> _TASK GOAL_
Across the data, every line with the word "KEYS" counts once; state the total alone.

****

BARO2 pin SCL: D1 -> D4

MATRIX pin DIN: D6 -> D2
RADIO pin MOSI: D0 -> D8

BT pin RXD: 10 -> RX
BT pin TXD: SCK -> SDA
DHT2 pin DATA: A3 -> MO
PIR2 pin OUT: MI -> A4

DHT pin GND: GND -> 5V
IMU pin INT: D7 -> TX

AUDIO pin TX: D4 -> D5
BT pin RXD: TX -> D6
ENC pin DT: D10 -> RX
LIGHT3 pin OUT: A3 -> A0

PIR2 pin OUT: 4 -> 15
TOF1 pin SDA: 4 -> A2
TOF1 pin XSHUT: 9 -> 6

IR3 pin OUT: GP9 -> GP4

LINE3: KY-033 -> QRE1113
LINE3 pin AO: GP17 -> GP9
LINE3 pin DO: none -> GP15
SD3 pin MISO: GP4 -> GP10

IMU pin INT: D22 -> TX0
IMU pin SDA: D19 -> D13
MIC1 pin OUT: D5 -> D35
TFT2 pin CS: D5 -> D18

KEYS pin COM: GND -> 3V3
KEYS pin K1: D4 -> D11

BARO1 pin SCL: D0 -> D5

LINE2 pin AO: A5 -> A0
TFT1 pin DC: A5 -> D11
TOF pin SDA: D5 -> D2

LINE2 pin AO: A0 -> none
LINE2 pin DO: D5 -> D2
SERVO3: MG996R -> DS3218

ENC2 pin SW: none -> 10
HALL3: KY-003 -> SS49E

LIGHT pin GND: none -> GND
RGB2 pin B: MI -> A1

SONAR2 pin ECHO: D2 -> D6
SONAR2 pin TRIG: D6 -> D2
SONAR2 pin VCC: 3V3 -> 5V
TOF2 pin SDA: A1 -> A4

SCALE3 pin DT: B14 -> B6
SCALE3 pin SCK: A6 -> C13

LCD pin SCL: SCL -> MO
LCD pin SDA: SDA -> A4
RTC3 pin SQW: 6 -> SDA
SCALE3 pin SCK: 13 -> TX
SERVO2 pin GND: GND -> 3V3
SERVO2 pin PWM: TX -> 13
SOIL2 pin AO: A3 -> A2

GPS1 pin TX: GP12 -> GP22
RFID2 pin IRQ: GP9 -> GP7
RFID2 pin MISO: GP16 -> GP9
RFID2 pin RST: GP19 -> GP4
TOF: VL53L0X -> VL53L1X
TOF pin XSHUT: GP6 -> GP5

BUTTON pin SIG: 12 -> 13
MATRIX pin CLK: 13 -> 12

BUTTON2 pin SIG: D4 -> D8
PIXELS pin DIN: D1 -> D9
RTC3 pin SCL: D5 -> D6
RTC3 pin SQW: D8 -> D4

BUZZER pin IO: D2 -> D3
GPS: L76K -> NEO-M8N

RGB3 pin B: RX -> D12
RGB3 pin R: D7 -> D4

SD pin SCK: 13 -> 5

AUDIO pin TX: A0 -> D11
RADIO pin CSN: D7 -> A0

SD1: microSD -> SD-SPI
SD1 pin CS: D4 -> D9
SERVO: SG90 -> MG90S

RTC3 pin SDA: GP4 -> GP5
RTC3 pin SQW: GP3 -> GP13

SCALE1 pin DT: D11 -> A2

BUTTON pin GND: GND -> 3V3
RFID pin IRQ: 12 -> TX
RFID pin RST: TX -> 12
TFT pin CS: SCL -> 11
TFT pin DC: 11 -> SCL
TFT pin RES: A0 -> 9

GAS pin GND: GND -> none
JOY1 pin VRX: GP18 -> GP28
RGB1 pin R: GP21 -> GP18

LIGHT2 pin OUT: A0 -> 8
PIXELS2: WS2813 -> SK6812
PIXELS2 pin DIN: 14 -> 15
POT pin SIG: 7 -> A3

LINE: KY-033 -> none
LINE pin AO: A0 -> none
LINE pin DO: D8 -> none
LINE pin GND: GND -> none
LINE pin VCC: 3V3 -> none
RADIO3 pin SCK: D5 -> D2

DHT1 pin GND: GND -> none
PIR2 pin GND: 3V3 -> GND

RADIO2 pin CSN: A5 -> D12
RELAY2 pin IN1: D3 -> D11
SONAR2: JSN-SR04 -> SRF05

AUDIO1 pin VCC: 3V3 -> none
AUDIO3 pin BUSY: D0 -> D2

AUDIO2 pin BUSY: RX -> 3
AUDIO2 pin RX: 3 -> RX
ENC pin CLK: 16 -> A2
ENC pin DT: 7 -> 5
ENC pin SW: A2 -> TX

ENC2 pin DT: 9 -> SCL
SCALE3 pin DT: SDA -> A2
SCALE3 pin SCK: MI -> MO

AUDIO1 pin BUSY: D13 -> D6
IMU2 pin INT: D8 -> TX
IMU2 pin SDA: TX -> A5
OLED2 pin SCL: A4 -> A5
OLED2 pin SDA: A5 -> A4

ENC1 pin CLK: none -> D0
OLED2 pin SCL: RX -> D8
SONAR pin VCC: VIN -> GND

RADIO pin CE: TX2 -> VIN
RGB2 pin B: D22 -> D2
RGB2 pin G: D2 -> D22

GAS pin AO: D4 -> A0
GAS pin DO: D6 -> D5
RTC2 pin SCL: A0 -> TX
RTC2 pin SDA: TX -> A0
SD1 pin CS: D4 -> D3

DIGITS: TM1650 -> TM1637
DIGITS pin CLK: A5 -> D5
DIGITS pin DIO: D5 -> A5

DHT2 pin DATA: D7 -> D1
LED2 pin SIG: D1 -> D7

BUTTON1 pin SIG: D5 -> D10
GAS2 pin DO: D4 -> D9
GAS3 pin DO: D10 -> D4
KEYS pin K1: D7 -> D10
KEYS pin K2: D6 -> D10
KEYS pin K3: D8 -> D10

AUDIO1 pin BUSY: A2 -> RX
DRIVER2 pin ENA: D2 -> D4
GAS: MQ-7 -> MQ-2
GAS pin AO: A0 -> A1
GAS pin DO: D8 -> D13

****

> _RESULT OF THE EXERCISE_
5